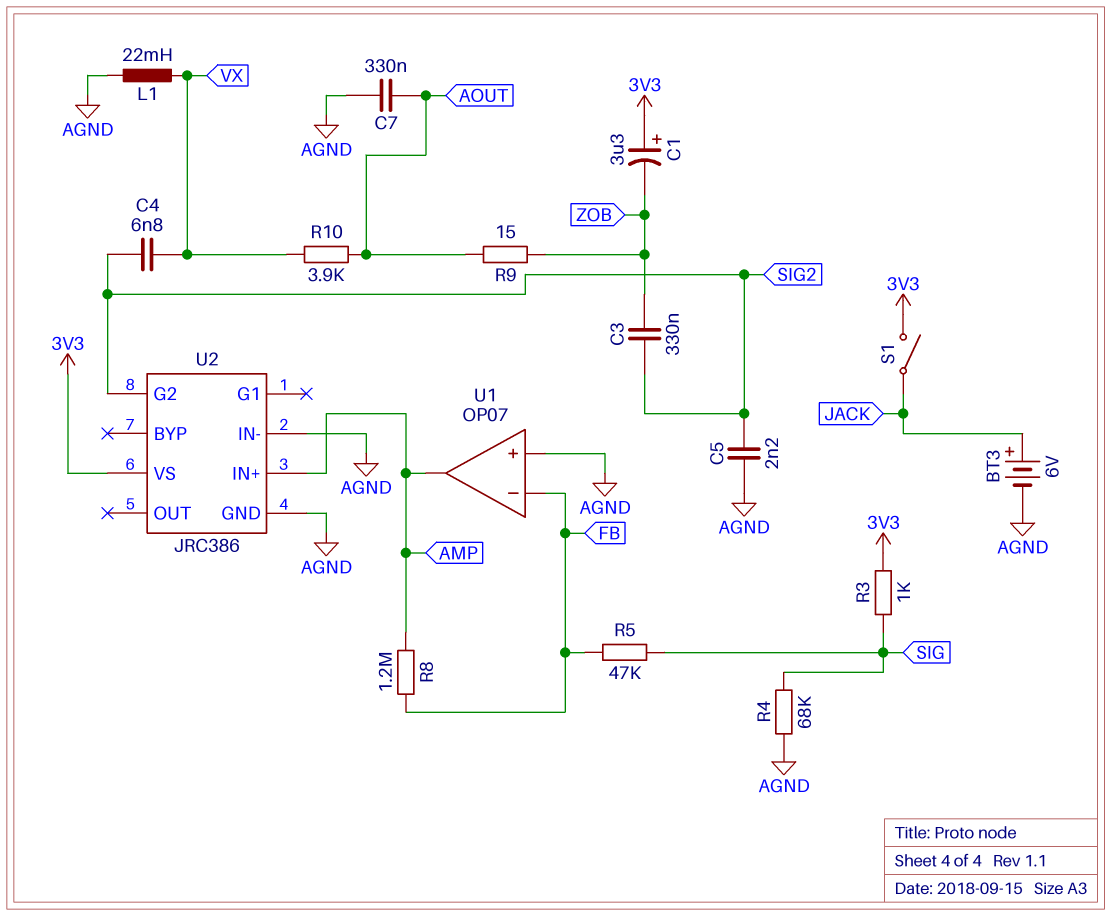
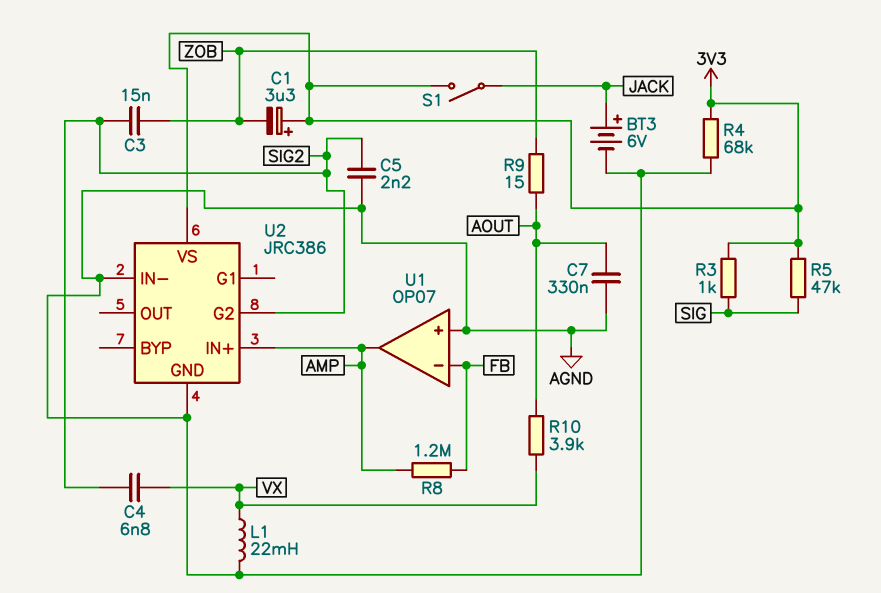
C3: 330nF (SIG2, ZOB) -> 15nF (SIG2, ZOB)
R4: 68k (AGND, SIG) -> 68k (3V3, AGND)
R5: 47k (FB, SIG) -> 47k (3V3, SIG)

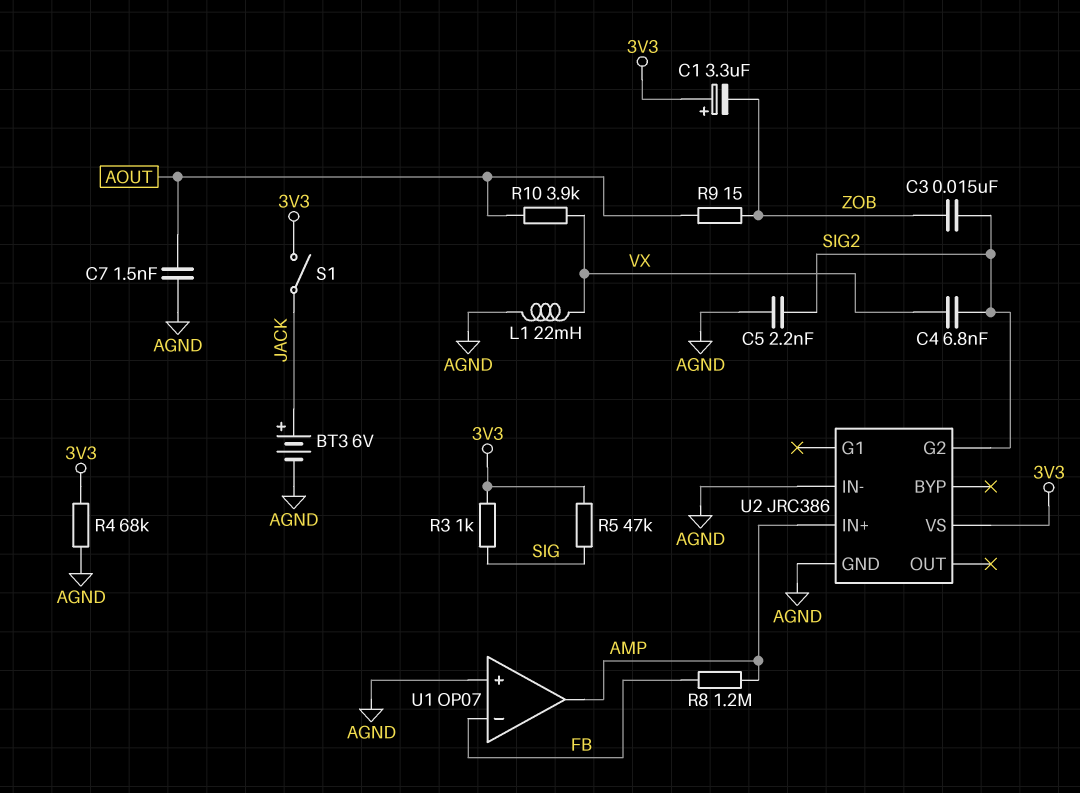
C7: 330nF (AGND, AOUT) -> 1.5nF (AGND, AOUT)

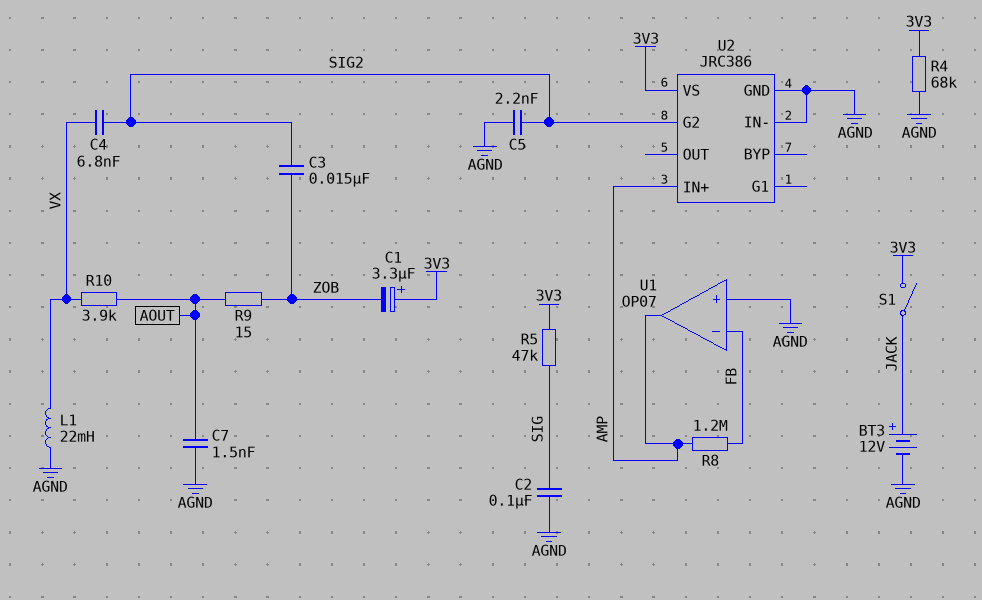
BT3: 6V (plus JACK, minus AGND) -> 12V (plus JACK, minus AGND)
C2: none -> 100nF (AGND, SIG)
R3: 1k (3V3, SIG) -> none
------
> _ASSIGNMENT_
Scan the records above, then copy out each line that mentions "AGND".

> _SOLUTION FOR THIS EXERCISE_
R4: 68k (AGND, SIG) -> 68k (3V3, AGND)
C7: 330nF (AGND, AOUT) -> 1.5nF (AGND, AOUT)
BT3: 6V (plus JACK, minus AGND) -> 12V (plus JACK, minus AGND)
C2: none -> 100nF (AGND, SIG)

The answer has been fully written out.